- Source records:
==============================

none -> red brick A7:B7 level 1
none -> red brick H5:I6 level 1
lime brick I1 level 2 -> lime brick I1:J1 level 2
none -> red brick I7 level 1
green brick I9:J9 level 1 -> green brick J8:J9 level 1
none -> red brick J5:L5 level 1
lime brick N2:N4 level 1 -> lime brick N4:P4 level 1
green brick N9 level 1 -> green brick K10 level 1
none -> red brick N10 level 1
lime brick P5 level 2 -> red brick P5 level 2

==============================

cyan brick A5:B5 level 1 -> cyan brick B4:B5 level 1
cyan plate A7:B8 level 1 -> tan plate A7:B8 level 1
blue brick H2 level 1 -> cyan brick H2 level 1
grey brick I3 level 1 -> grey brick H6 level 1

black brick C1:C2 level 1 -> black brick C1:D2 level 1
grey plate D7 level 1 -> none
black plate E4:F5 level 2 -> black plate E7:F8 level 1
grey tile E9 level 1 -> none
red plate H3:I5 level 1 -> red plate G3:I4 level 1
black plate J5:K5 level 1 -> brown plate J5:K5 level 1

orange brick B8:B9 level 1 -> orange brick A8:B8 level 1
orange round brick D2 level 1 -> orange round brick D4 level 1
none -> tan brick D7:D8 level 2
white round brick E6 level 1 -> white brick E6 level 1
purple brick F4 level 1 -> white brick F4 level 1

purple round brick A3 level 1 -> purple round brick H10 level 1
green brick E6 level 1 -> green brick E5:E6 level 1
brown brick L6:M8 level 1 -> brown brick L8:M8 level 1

==============================

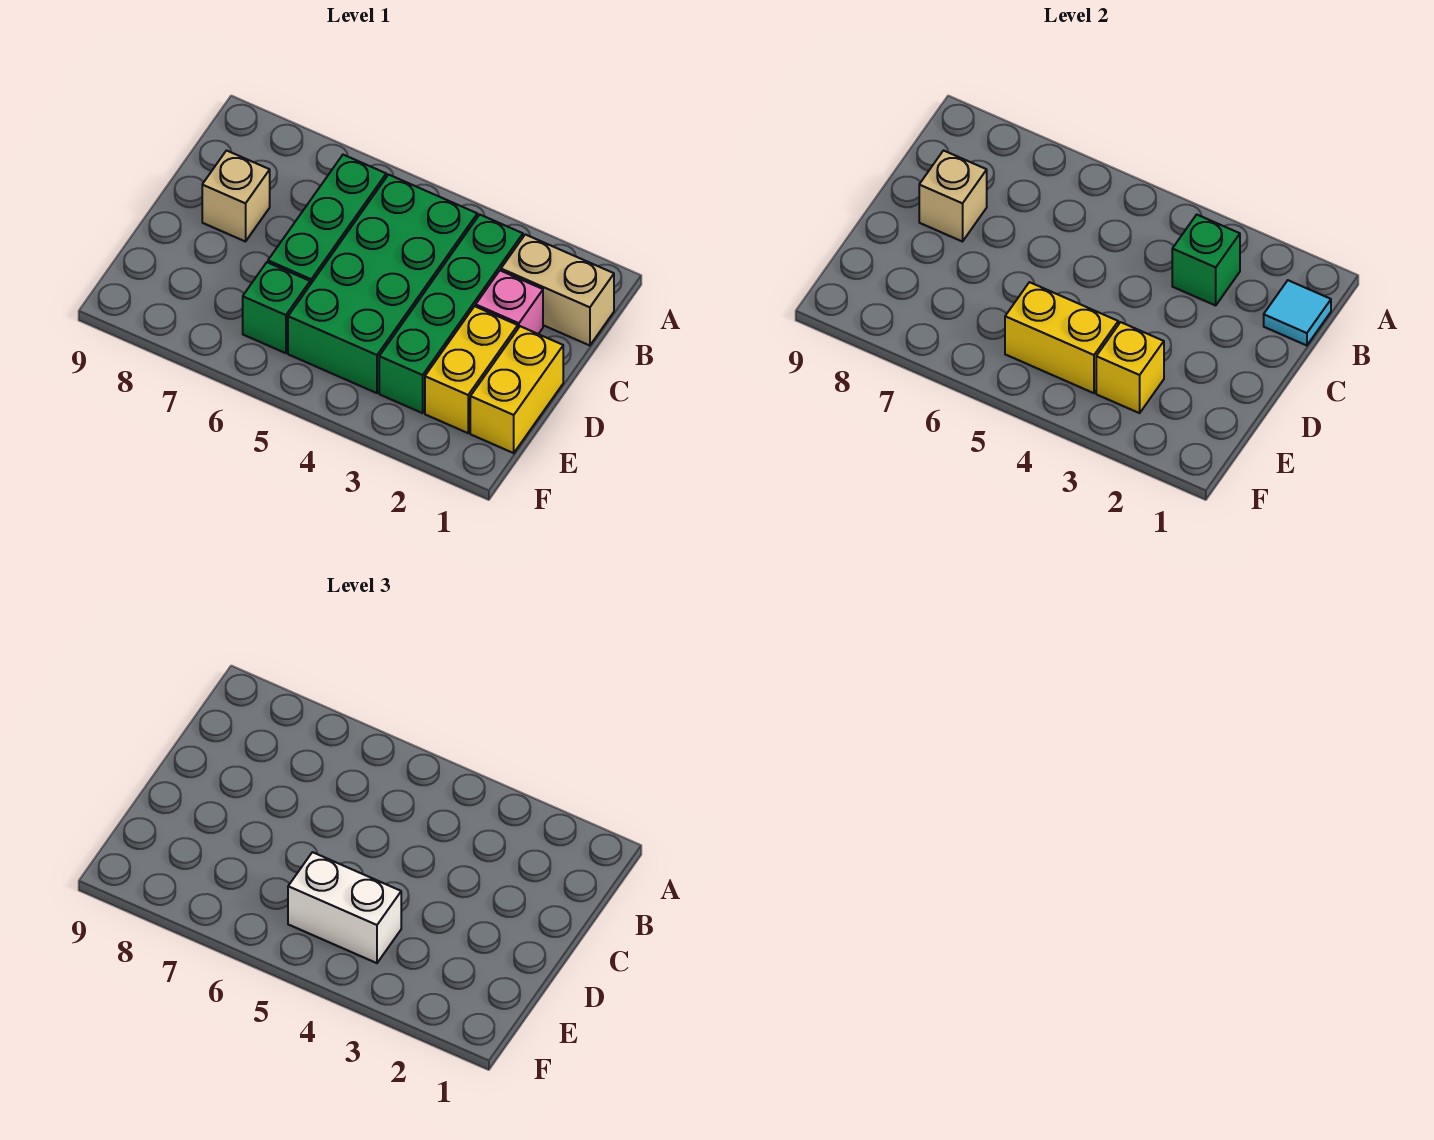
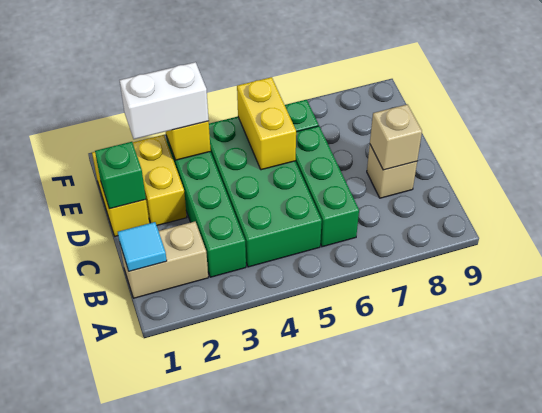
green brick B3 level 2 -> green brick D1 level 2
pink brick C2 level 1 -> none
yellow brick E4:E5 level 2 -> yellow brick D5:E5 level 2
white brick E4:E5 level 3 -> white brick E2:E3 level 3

==============================

Pull out the lines above in which the word "plate" appears.

cyan plate A7:B8 level 1 -> tan plate A7:B8 level 1
grey plate D7 level 1 -> none
black plate E4:F5 level 2 -> black plate E7:F8 level 1
red plate H3:I5 level 1 -> red plate G3:I4 level 1
black plate J5:K5 level 1 -> brown plate J5:K5 level 1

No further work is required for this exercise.